◆ **TASK INSTRUCTIONS**
Copy out the entries below in full and exactly.

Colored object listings
━━━━━━━━━━━━━━━━━━━━

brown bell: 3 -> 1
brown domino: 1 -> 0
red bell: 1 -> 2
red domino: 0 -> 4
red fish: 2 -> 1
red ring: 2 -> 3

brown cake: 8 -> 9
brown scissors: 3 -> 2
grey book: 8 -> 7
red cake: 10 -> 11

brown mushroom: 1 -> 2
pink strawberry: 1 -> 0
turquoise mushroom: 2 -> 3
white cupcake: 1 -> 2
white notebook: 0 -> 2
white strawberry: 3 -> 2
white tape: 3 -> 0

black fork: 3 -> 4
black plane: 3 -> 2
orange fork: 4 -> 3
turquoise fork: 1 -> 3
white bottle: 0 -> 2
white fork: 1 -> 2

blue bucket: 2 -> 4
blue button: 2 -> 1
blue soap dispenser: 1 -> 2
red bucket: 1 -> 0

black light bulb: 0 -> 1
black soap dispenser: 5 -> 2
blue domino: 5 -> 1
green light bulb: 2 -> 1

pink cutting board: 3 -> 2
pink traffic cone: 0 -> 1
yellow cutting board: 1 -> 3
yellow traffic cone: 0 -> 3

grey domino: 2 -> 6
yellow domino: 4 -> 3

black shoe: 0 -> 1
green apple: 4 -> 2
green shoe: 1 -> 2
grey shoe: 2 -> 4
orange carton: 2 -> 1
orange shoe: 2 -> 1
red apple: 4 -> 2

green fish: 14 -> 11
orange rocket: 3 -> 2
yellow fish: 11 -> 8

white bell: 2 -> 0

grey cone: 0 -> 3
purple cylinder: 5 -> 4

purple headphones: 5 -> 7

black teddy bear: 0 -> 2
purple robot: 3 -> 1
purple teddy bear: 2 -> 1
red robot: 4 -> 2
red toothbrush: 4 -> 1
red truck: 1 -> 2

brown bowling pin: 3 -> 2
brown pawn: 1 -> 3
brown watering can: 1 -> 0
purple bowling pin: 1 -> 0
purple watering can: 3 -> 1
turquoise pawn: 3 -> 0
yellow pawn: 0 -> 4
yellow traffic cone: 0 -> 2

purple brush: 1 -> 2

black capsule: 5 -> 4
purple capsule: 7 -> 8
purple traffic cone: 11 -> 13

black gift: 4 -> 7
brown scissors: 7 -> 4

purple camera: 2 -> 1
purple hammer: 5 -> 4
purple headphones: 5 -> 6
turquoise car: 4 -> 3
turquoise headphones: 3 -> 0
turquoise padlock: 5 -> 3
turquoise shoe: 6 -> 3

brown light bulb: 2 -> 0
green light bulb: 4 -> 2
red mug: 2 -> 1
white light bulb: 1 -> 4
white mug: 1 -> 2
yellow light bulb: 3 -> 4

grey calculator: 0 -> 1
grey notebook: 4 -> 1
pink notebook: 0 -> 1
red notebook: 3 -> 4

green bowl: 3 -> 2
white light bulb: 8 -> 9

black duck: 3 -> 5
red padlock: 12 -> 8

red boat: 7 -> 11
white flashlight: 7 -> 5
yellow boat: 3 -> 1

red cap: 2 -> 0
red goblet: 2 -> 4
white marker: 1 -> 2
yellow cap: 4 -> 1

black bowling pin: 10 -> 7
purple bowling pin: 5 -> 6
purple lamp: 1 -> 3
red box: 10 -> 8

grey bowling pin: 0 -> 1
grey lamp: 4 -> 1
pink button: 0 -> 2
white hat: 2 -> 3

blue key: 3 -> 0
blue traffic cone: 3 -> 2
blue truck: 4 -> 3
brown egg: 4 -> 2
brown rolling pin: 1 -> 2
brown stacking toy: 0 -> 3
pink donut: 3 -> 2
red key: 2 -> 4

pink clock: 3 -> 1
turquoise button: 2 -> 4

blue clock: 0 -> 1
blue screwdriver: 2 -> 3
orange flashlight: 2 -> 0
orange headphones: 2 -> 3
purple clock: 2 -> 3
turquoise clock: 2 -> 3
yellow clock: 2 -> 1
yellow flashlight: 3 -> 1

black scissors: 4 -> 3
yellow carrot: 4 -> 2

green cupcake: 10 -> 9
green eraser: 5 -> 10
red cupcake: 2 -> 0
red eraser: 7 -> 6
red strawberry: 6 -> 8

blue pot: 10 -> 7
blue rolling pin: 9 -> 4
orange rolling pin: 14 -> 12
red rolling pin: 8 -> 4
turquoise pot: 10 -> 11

━━━━━━━━━━━━━━━━━━━━

◆ **ANSWER SPACE**
brown bell: 3 -> 1
brown domino: 1 -> 0
red bell: 1 -> 2
red domino: 0 -> 4
red fish: 2 -> 1
red ring: 2 -> 3

brown cake: 8 -> 9
brown scissors: 3 -> 2
grey book: 8 -> 7
red cake: 10 -> 11

brown mushroom: 1 -> 2
pink strawberry: 1 -> 0
turquoise mushroom: 2 -> 3
white cupcake: 1 -> 2
white notebook: 0 -> 2
white strawberry: 3 -> 2
white tape: 3 -> 0

black fork: 3 -> 4
black plane: 3 -> 2
orange fork: 4 -> 3
turquoise fork: 1 -> 3
white bottle: 0 -> 2
white fork: 1 -> 2

blue bucket: 2 -> 4
blue button: 2 -> 1
blue soap dispenser: 1 -> 2
red bucket: 1 -> 0

black light bulb: 0 -> 1
black soap dispenser: 5 -> 2
blue domino: 5 -> 1
green light bulb: 2 -> 1

pink cutting board: 3 -> 2
pink traffic cone: 0 -> 1
yellow cutting board: 1 -> 3
yellow traffic cone: 0 -> 3

grey domino: 2 -> 6
yellow domino: 4 -> 3

black shoe: 0 -> 1
green apple: 4 -> 2
green shoe: 1 -> 2
grey shoe: 2 -> 4
orange carton: 2 -> 1
orange shoe: 2 -> 1
red apple: 4 -> 2

green fish: 14 -> 11
orange rocket: 3 -> 2
yellow fish: 11 -> 8

white bell: 2 -> 0

grey cone: 0 -> 3
purple cylinder: 5 -> 4

purple headphones: 5 -> 7

black teddy bear: 0 -> 2
purple robot: 3 -> 1
purple teddy bear: 2 -> 1
red robot: 4 -> 2
red toothbrush: 4 -> 1
red truck: 1 -> 2

brown bowling pin: 3 -> 2
brown pawn: 1 -> 3
brown watering can: 1 -> 0
purple bowling pin: 1 -> 0
purple watering can: 3 -> 1
turquoise pawn: 3 -> 0
yellow pawn: 0 -> 4
yellow traffic cone: 0 -> 2

purple brush: 1 -> 2

black capsule: 5 -> 4
purple capsule: 7 -> 8
purple traffic cone: 11 -> 13

black gift: 4 -> 7
brown scissors: 7 -> 4

purple camera: 2 -> 1
purple hammer: 5 -> 4
purple headphones: 5 -> 6
turquoise car: 4 -> 3
turquoise headphones: 3 -> 0
turquoise padlock: 5 -> 3
turquoise shoe: 6 -> 3

brown light bulb: 2 -> 0
green light bulb: 4 -> 2
red mug: 2 -> 1
white light bulb: 1 -> 4
white mug: 1 -> 2
yellow light bulb: 3 -> 4

grey calculator: 0 -> 1
grey notebook: 4 -> 1
pink notebook: 0 -> 1
red notebook: 3 -> 4

green bowl: 3 -> 2
white light bulb: 8 -> 9

black duck: 3 -> 5
red padlock: 12 -> 8

red boat: 7 -> 11
white flashlight: 7 -> 5
yellow boat: 3 -> 1

red cap: 2 -> 0
red goblet: 2 -> 4
white marker: 1 -> 2
yellow cap: 4 -> 1

black bowling pin: 10 -> 7
purple bowling pin: 5 -> 6
purple lamp: 1 -> 3
red box: 10 -> 8

grey bowling pin: 0 -> 1
grey lamp: 4 -> 1
pink button: 0 -> 2
white hat: 2 -> 3

blue key: 3 -> 0
blue traffic cone: 3 -> 2
blue truck: 4 -> 3
brown egg: 4 -> 2
brown rolling pin: 1 -> 2
brown stacking toy: 0 -> 3
pink donut: 3 -> 2
red key: 2 -> 4

pink clock: 3 -> 1
turquoise button: 2 -> 4

blue clock: 0 -> 1
blue screwdriver: 2 -> 3
orange flashlight: 2 -> 0
orange headphones: 2 -> 3
purple clock: 2 -> 3
turquoise clock: 2 -> 3
yellow clock: 2 -> 1
yellow flashlight: 3 -> 1

black scissors: 4 -> 3
yellow carrot: 4 -> 2

green cupcake: 10 -> 9
green eraser: 5 -> 10
red cupcake: 2 -> 0
red eraser: 7 -> 6
red strawberry: 6 -> 8

blue pot: 10 -> 7
blue rolling pin: 9 -> 4
orange rolling pin: 14 -> 12
red rolling pin: 8 -> 4
turquoise pot: 10 -> 11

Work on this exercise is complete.